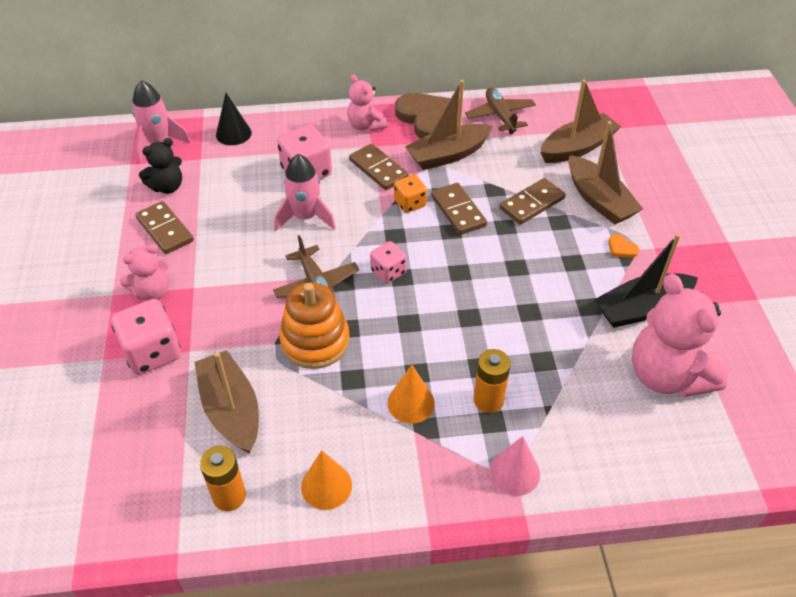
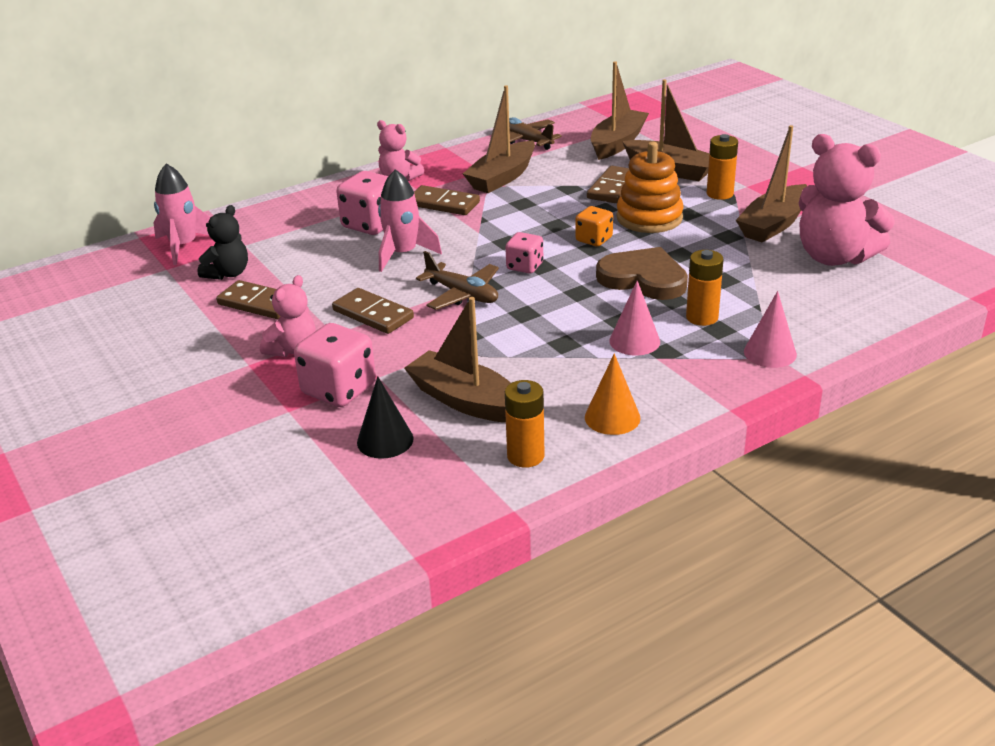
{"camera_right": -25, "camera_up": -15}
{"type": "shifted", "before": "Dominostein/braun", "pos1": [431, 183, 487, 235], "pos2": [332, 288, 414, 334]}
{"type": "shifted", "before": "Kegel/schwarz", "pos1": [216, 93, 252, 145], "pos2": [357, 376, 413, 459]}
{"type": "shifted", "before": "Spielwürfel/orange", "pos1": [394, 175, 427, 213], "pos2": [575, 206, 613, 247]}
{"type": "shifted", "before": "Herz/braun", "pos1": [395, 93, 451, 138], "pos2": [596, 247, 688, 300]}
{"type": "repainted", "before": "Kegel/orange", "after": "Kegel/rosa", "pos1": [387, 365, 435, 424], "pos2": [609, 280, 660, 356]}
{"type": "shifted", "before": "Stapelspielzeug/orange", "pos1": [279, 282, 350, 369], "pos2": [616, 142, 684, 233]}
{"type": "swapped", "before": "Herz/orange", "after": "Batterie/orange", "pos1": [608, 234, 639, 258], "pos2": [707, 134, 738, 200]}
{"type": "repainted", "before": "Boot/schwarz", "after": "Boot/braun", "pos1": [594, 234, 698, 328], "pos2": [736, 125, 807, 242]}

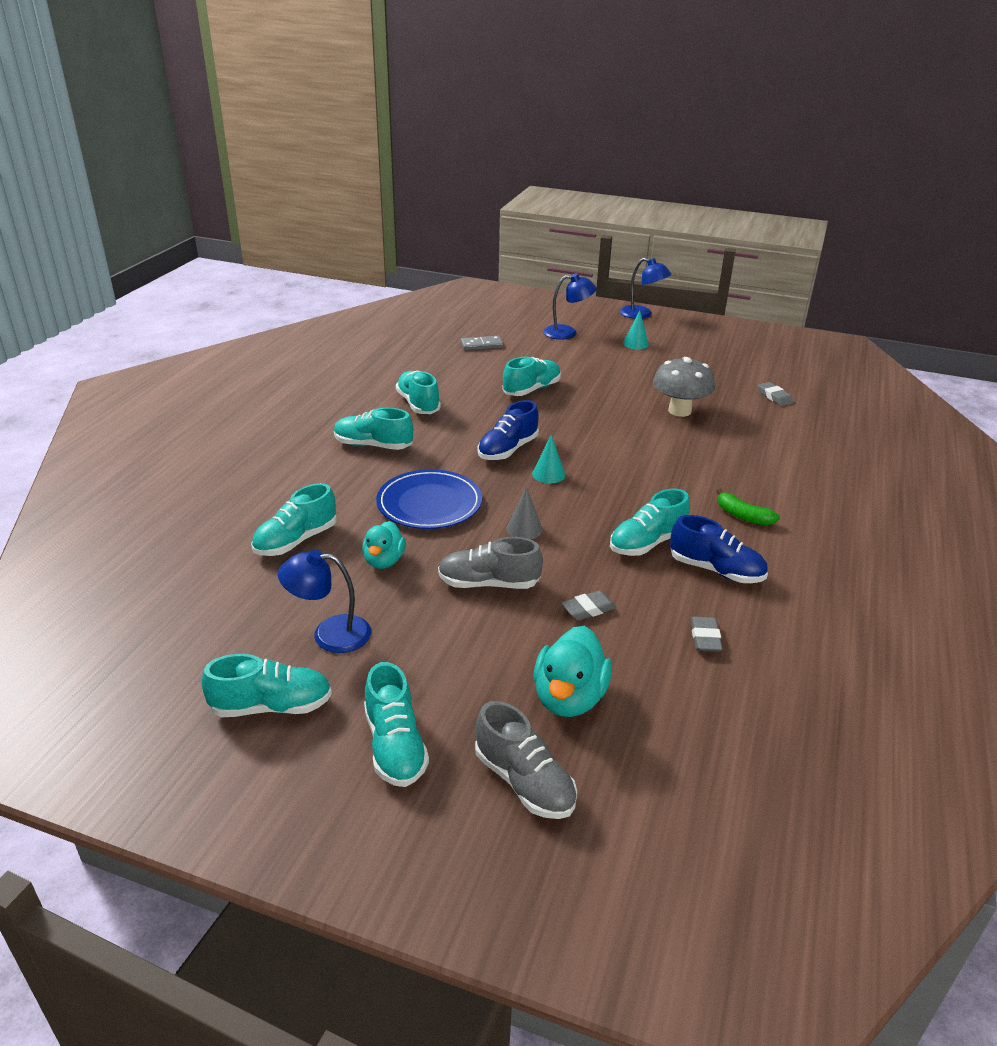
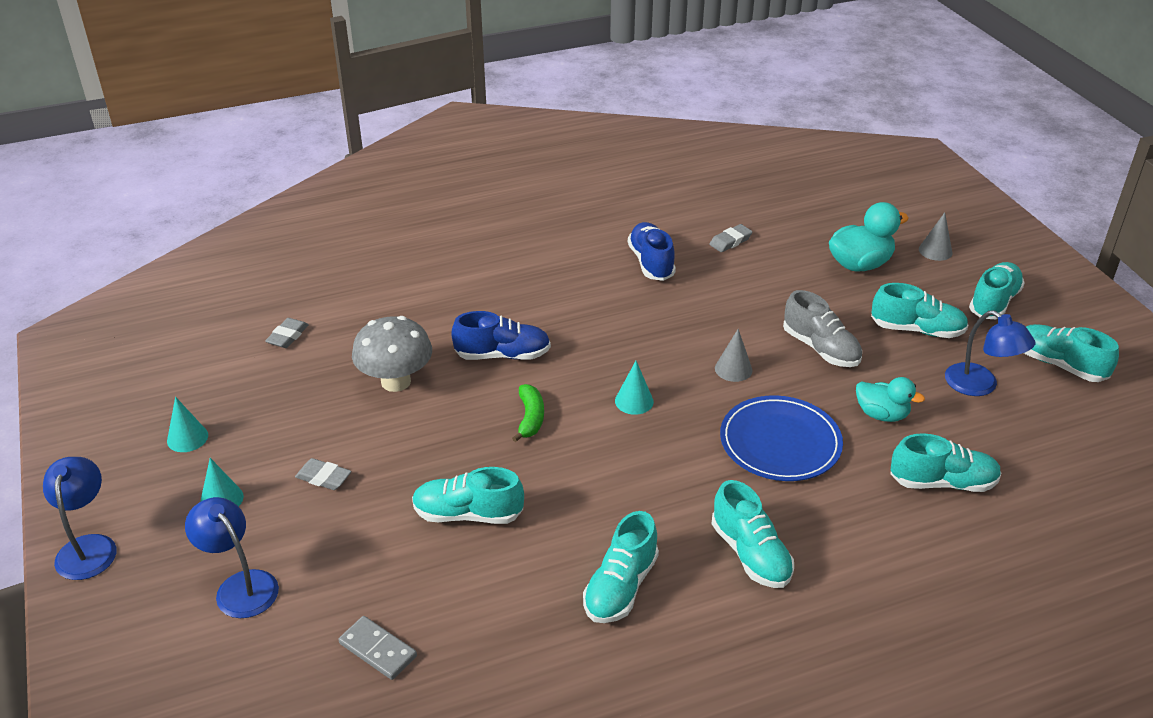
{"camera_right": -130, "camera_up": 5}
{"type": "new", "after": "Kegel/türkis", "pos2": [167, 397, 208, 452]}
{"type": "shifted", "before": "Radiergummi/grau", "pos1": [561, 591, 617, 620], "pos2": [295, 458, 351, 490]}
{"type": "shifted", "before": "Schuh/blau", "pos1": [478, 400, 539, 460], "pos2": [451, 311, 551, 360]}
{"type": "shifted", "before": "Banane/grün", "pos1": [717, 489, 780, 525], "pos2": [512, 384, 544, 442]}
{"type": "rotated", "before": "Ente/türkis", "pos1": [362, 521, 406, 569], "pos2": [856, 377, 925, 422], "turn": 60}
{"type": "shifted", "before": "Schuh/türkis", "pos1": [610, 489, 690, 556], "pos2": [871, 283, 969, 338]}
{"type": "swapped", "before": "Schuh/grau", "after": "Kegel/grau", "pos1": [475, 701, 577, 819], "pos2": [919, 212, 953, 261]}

◆ ◆ ◆

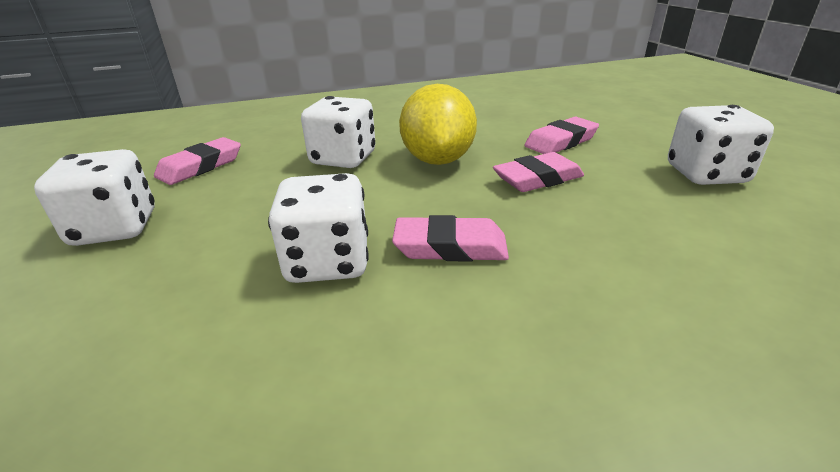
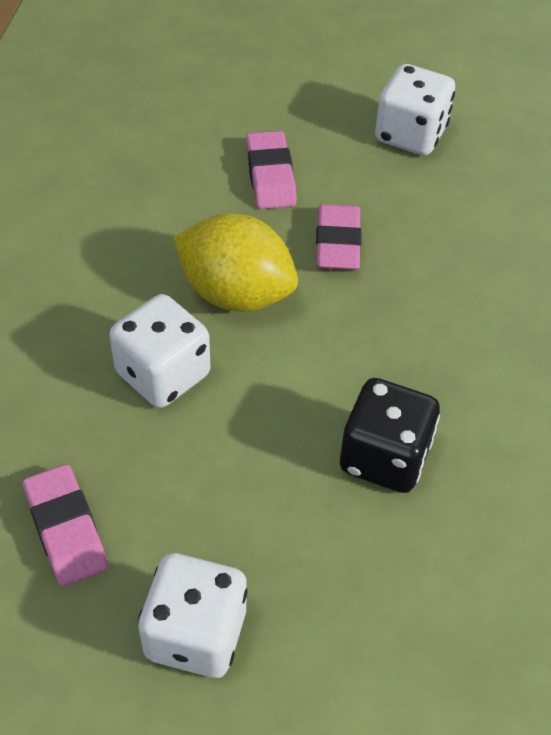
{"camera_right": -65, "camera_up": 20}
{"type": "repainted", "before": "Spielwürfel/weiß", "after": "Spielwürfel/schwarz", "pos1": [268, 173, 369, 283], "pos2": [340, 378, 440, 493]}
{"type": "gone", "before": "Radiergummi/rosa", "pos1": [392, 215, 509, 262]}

◆ ◆ ◆

## What you will do
In the entries above, locate every line with the word "Herz" and copy it.

## Reply to the task
{"type": "shifted", "before": "Herz/braun", "pos1": [395, 93, 451, 138], "pos2": [596, 247, 688, 300]}
{"type": "swapped", "before": "Herz/orange", "after": "Batterie/orange", "pos1": [608, 234, 639, 258], "pos2": [707, 134, 738, 200]}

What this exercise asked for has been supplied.